→ Problem
How many lines in the data below have the string "none"? Reply with the number alone.

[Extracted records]
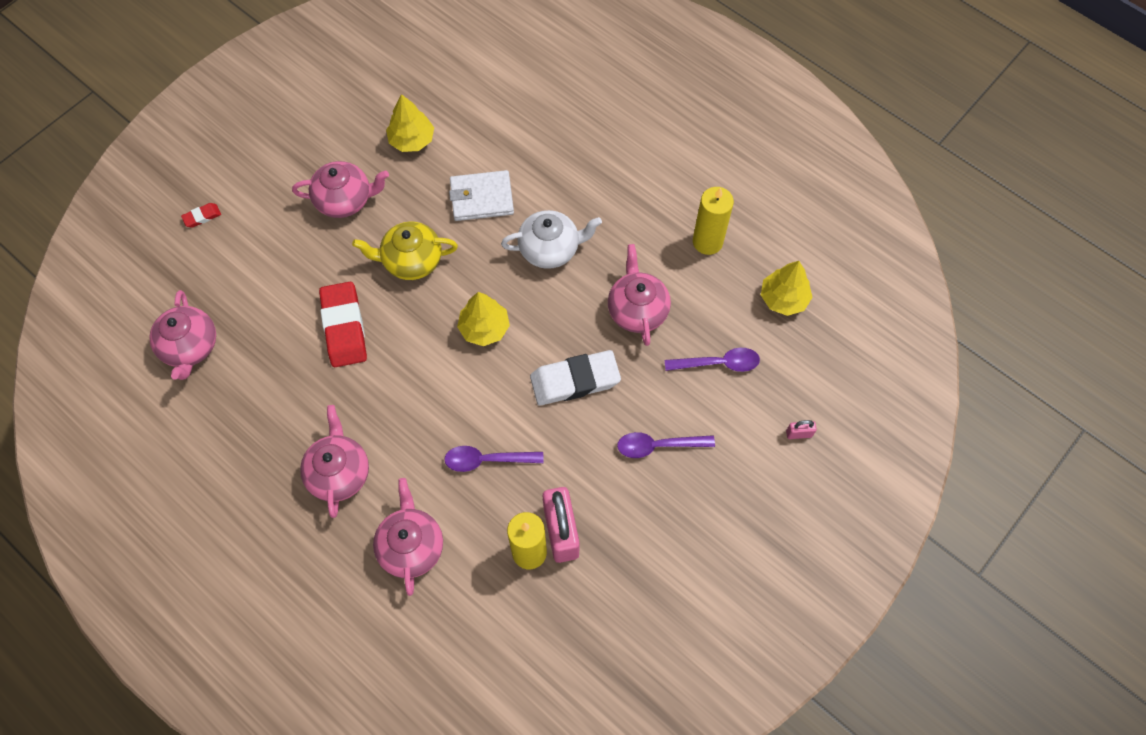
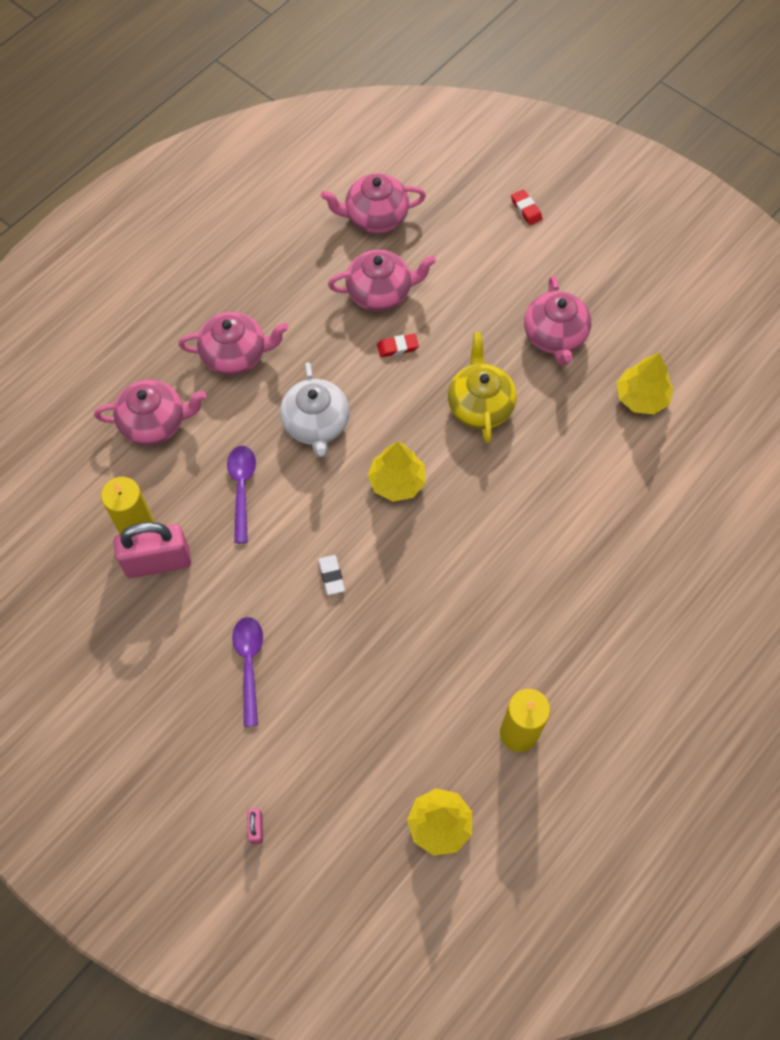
camera: 90 degrees right, 0 degrees up
(344, 327) = (397, 347): red eraser -> red eraser, size x0.45
(482, 198) = (566, 473): white wallet -> none
(550, 249) = (500, 549): white teapot -> white teapot (316, 424)
(575, 380) = (331, 576): white eraser -> white eraser, size x0.45
(637, 310) = (421, 645): pink teapot -> pink teapot (380, 292)
(718, 363) = (350, 737): purple spoon -> none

→ Response to this exercise
2